→ RECORDS SHOWN:
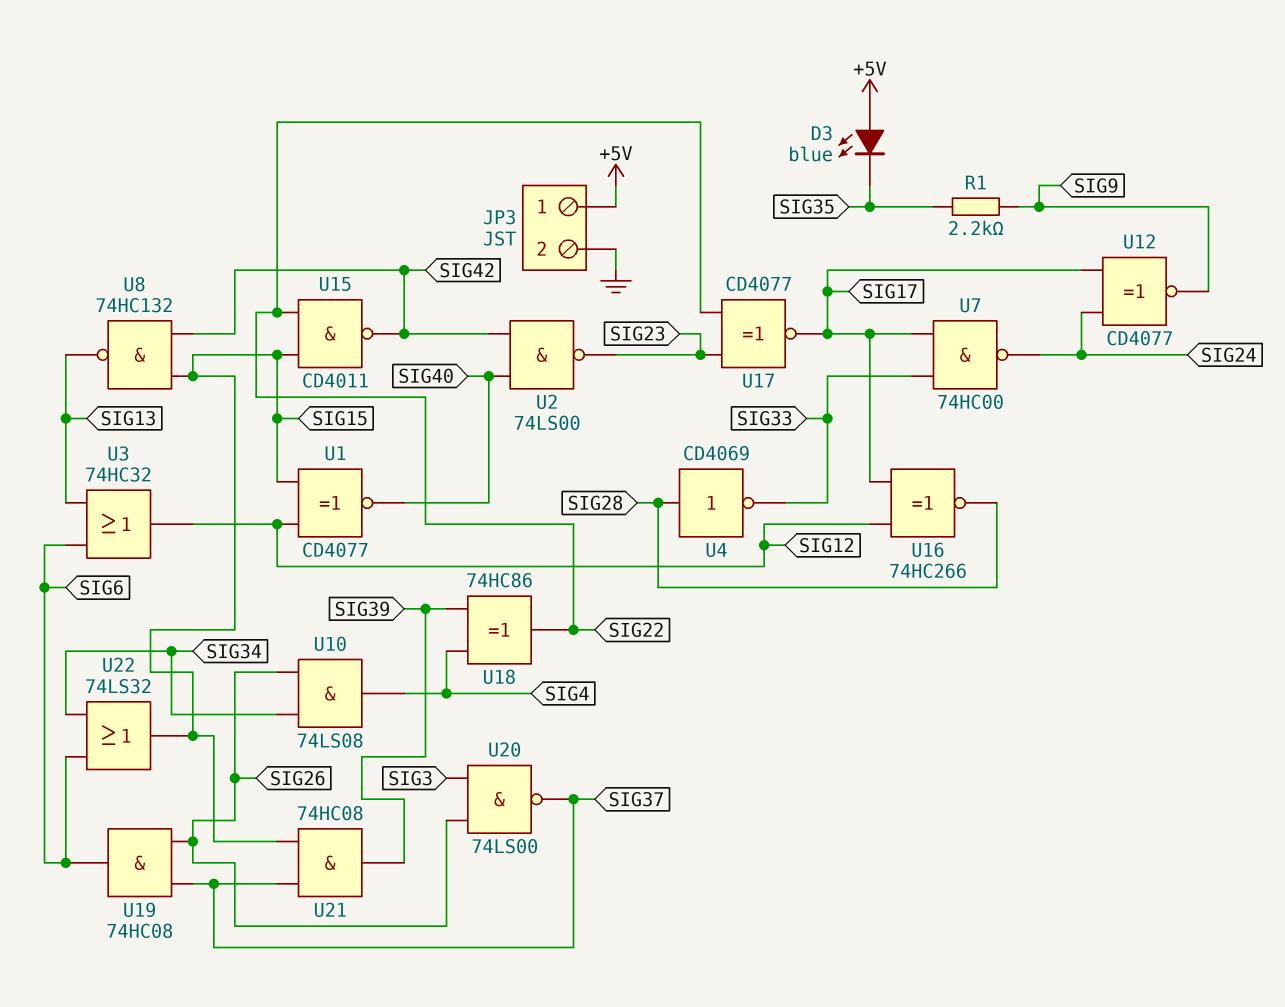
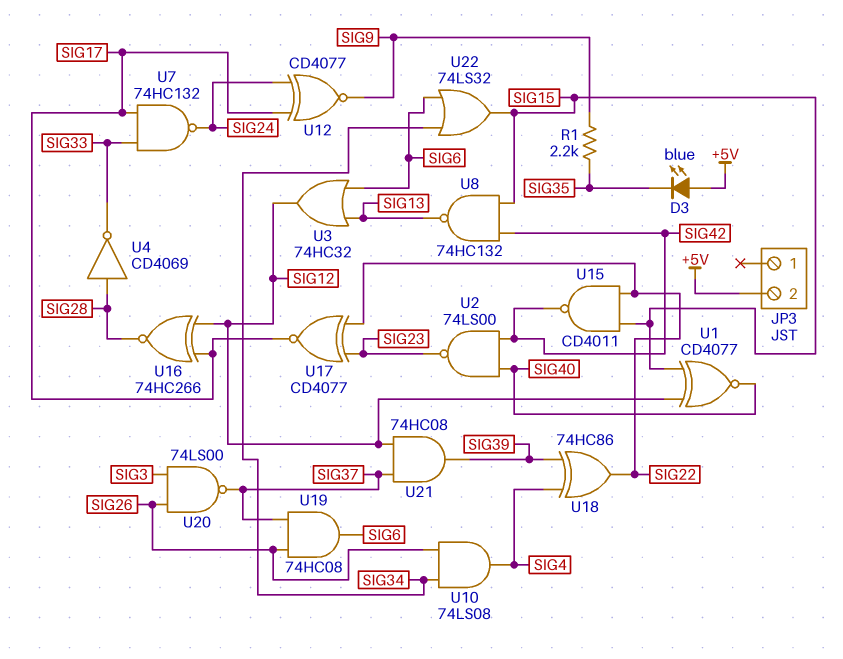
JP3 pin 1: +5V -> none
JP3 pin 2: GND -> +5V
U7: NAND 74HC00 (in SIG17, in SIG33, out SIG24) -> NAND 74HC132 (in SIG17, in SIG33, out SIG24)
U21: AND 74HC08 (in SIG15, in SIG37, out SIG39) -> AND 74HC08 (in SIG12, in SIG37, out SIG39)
...
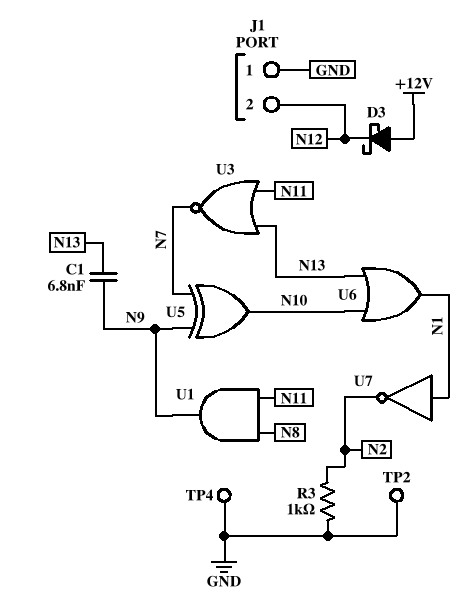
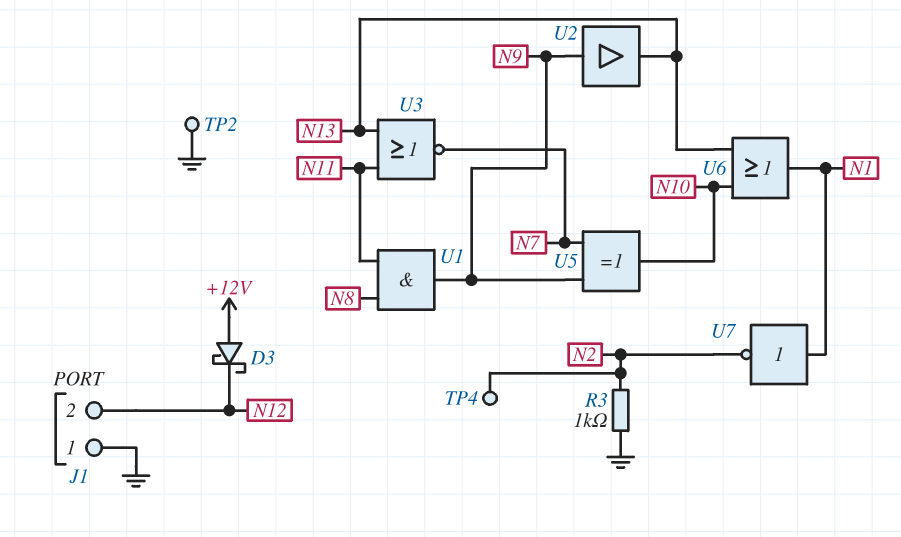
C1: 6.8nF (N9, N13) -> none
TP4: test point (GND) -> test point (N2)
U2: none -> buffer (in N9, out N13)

→ TASK ITEM: From the records above, print exactly the lines that run from the line with "JP3 pin 1: +5V -> none" to the line with "U21: AND 74HC08", inclusive.

→ SOLUTION TO THIS PROBLEM:
JP3 pin 1: +5V -> none
JP3 pin 2: GND -> +5V
U7: NAND 74HC00 (in SIG17, in SIG33, out SIG24) -> NAND 74HC132 (in SIG17, in SIG33, out SIG24)
U21: AND 74HC08 (in SIG15, in SIG37, out SIG39) -> AND 74HC08 (in SIG12, in SIG37, out SIG39)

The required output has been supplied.